TASK TO COMPLETE:
I would like every line of the records below that contains the word "moved" copied.
============================================================
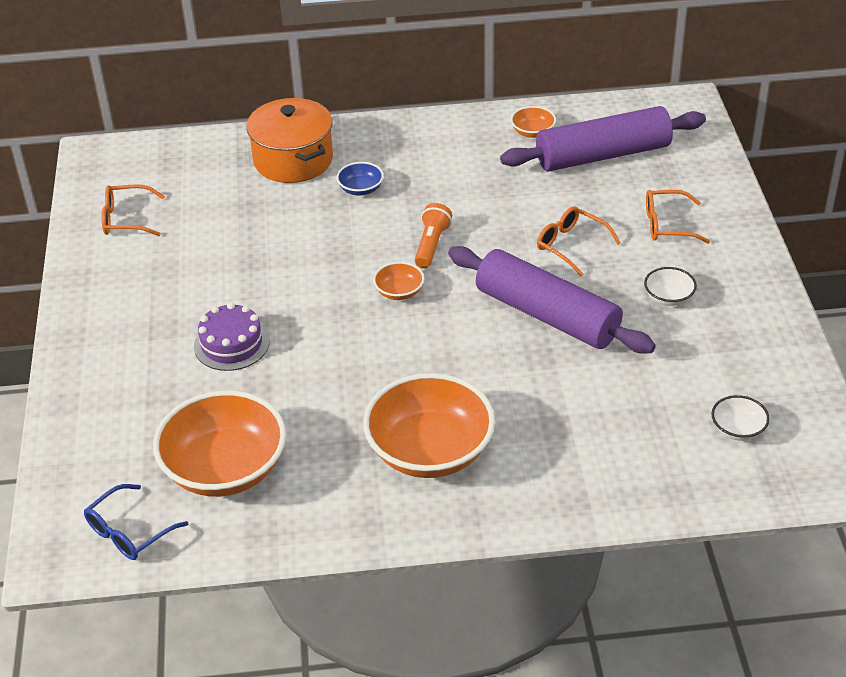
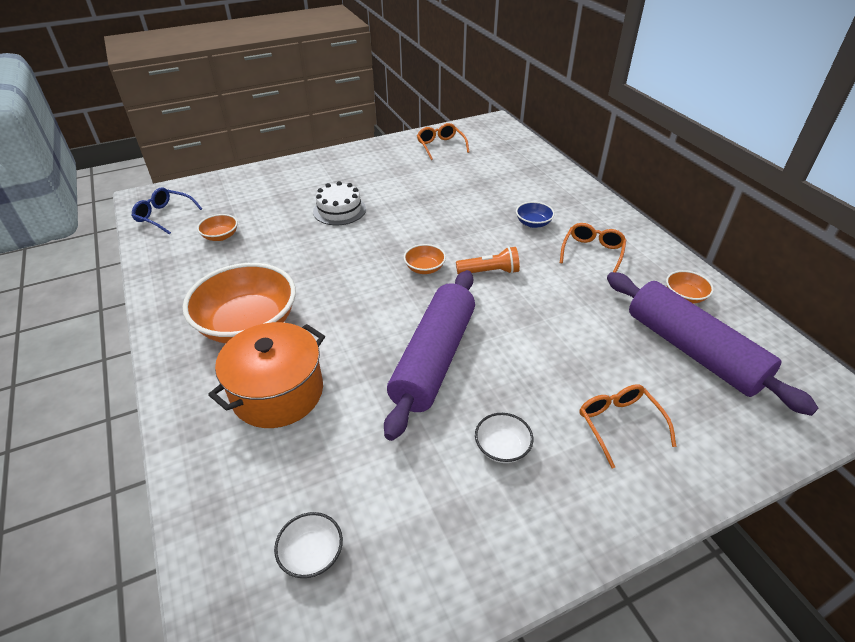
camera: 70 degrees right, 0 degrees up
orange bowl [153,390,286,497] -> orange bowl [197,214,238,241], size x0.44
purple cake [194,303,269,371] -> white cake [313,181,366,225]
orange pot [246,98,333,183] -> orange pot moved to [208,322,325,428]
orange glasses [537,206,621,276] -> orange glasses moved to [560,223,626,272]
============================================================
ANSWER TO THE PROBLEM:
orange pot [246,98,333,183] -> orange pot moved to [208,322,325,428]
orange glasses [537,206,621,276] -> orange glasses moved to [560,223,626,272]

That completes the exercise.